** SUPPLIED DATA follows **

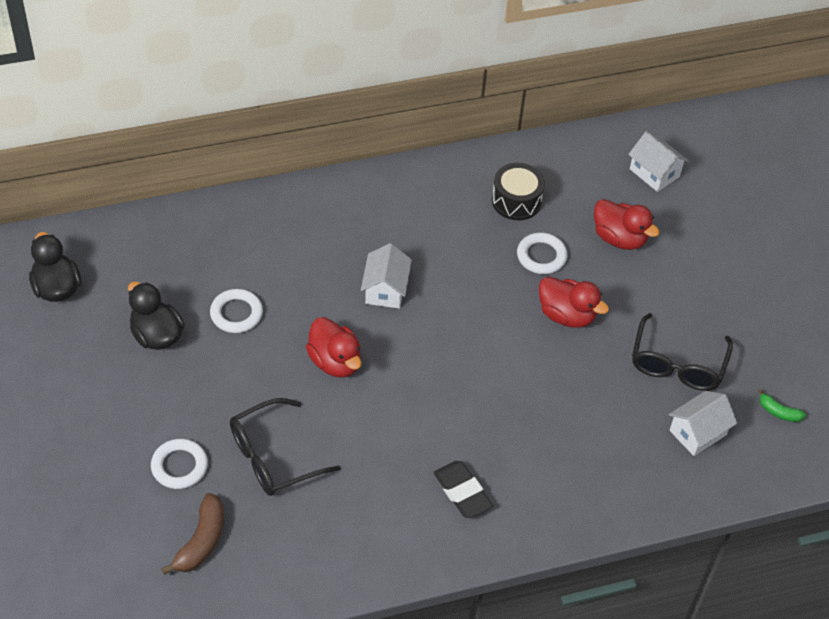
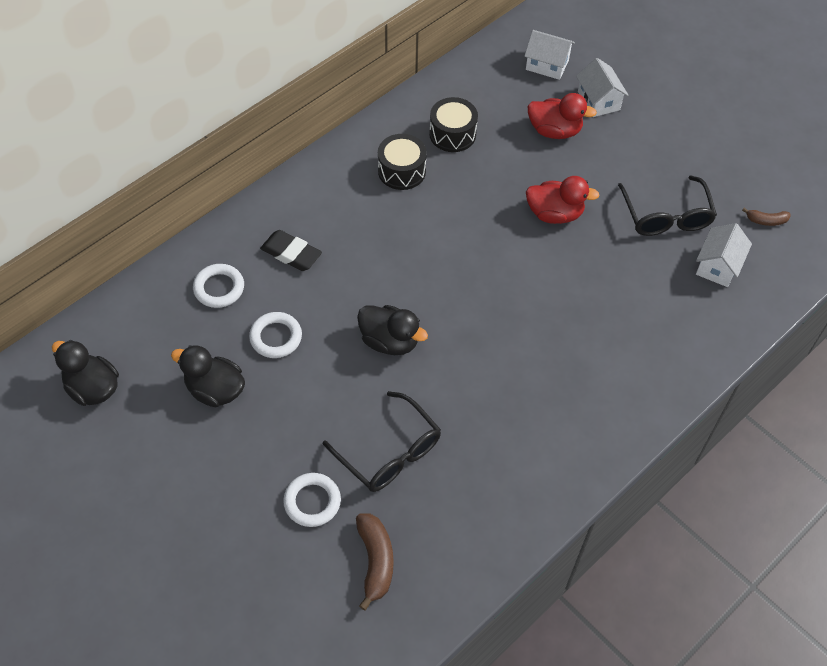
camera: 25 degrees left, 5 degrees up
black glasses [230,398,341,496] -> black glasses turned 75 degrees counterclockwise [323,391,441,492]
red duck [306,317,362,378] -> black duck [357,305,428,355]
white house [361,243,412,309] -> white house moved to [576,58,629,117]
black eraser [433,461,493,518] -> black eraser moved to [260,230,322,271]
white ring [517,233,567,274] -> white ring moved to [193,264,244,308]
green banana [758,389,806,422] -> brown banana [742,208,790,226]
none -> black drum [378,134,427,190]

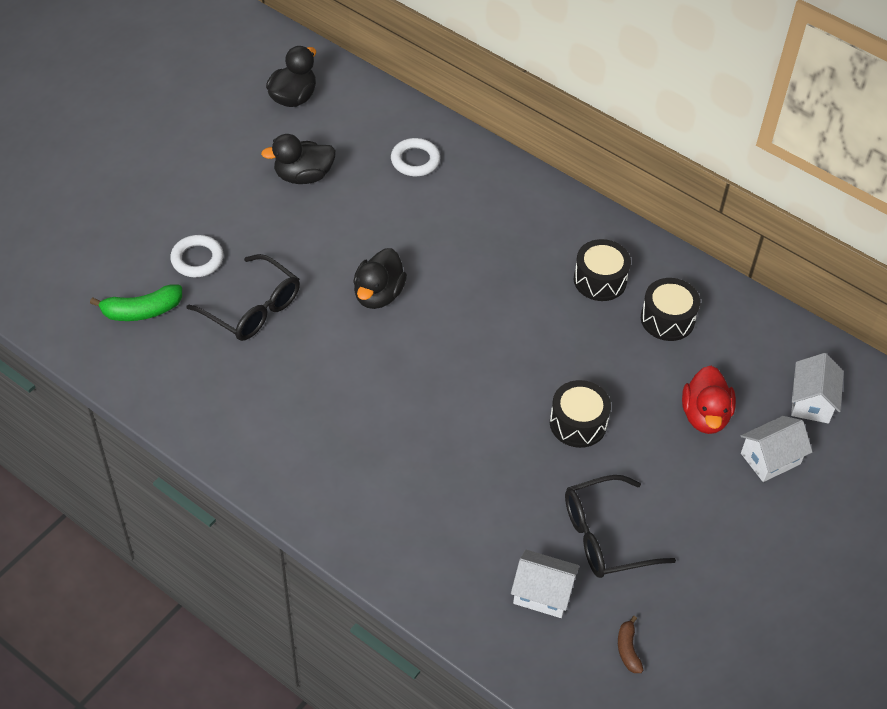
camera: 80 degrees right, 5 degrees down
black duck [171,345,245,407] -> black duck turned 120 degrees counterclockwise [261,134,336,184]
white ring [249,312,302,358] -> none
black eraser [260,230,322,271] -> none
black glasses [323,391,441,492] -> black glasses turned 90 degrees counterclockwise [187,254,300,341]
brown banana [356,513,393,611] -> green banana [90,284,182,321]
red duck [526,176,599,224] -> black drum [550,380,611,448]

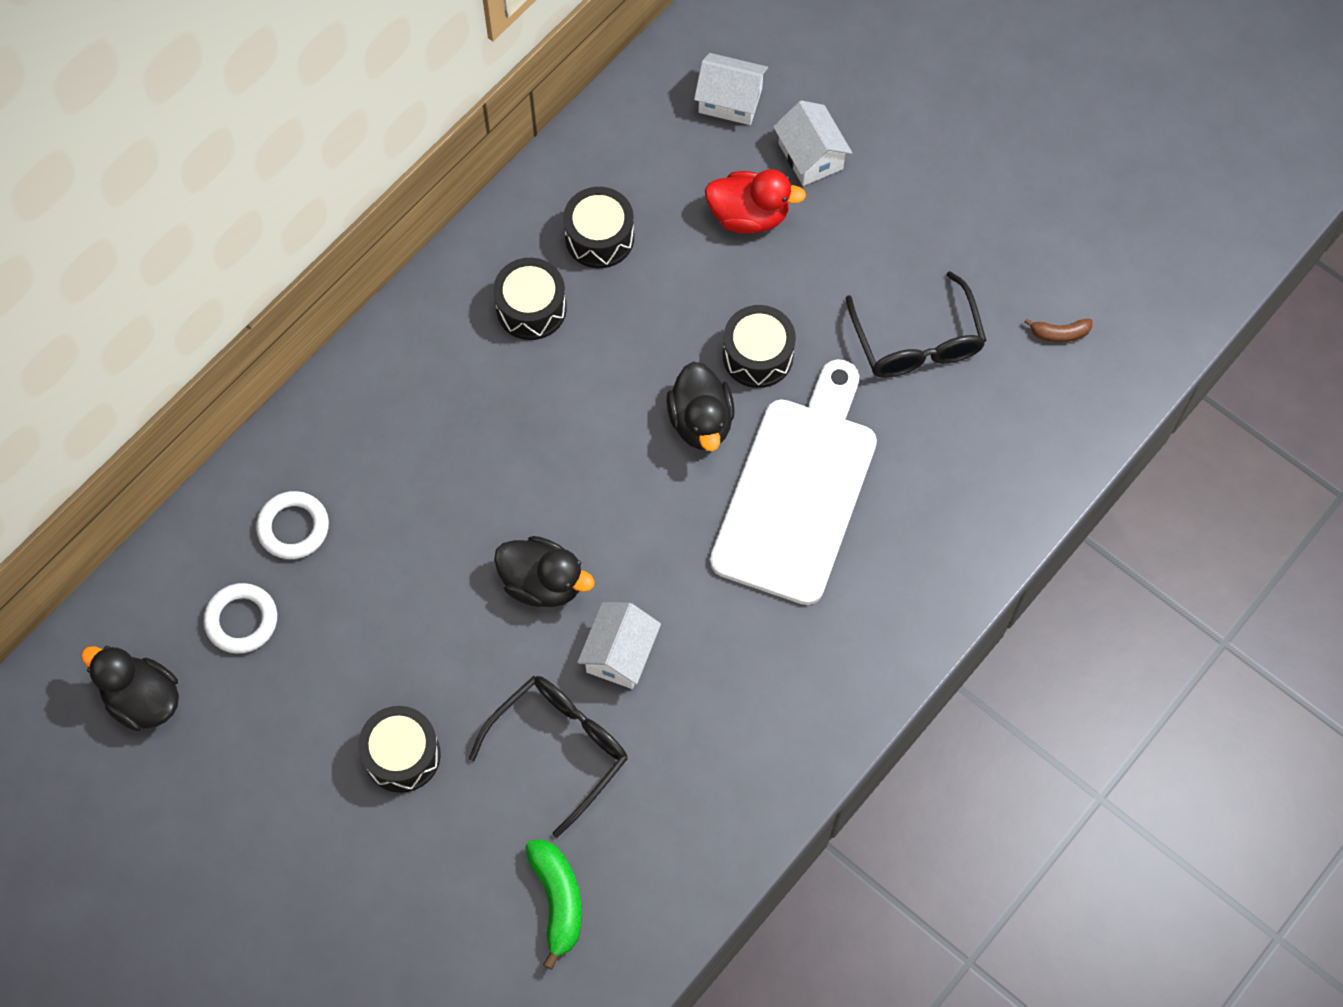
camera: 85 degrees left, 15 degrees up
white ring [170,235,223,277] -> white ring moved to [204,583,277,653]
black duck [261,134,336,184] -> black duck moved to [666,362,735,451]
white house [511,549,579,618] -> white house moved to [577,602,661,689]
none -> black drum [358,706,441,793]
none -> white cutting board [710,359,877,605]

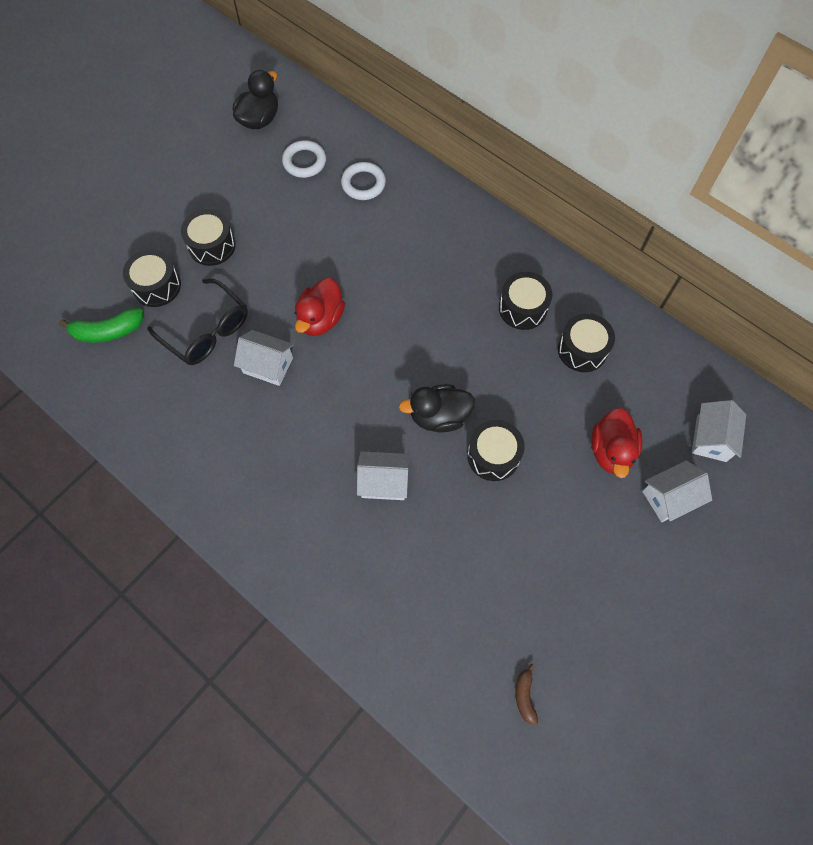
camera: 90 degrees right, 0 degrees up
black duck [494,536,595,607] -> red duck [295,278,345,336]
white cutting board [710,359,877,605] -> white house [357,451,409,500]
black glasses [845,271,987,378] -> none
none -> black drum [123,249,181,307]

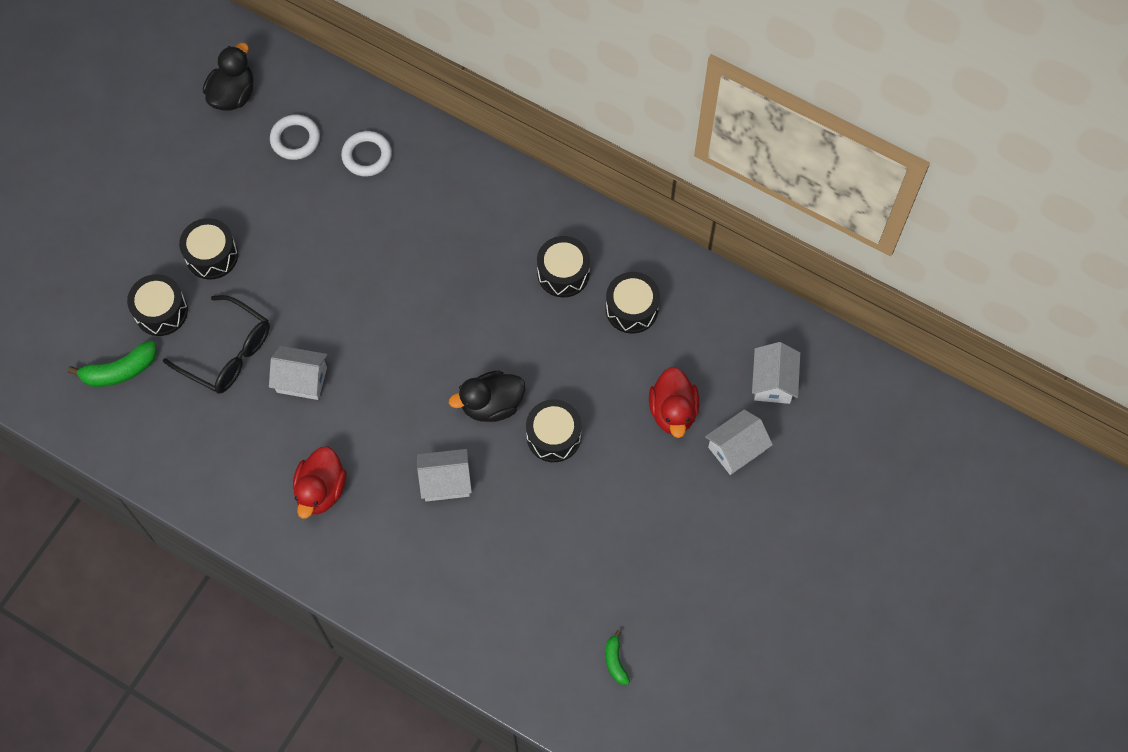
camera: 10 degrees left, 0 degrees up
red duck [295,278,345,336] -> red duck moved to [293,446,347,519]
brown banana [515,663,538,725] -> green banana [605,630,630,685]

** End of SUPPLIED DATA **

- WHAT TO DO: Once the pictures are removed, set down what remains of the entries above exactly.

- SOLUTION:
camera: 25 degrees left, 5 degrees up
black glasses [230,398,341,496] -> black glasses turned 75 degrees counterclockwise [323,391,441,492]
red duck [306,317,362,378] -> black duck [357,305,428,355]
white house [361,243,412,309] -> white house moved to [576,58,629,117]
black eraser [433,461,493,518] -> black eraser moved to [260,230,322,271]
white ring [517,233,567,274] -> white ring moved to [193,264,244,308]
green banana [758,389,806,422] -> brown banana [742,208,790,226]
none -> black drum [378,134,427,190]

camera: 80 degrees right, 5 degrees down
black duck [171,345,245,407] -> black duck turned 120 degrees counterclockwise [261,134,336,184]
white ring [249,312,302,358] -> none
black eraser [260,230,322,271] -> none
black glasses [323,391,441,492] -> black glasses turned 90 degrees counterclockwise [187,254,300,341]
brown banana [356,513,393,611] -> green banana [90,284,182,321]
red duck [526,176,599,224] -> black drum [550,380,611,448]

camera: 85 degrees left, 15 degrees up
white ring [170,235,223,277] -> white ring moved to [204,583,277,653]
black duck [261,134,336,184] -> black duck moved to [666,362,735,451]
white house [511,549,579,618] -> white house moved to [577,602,661,689]
none -> black drum [358,706,441,793]
none -> white cutting board [710,359,877,605]

camera: 90 degrees right, 0 degrees up
black duck [494,536,595,607] -> red duck [295,278,345,336]
white cutting board [710,359,877,605] -> white house [357,451,409,500]
black glasses [845,271,987,378] -> none
none -> black drum [123,249,181,307]

camera: 10 degrees left, 0 degrees up
red duck [295,278,345,336] -> red duck moved to [293,446,347,519]
brown banana [515,663,538,725] -> green banana [605,630,630,685]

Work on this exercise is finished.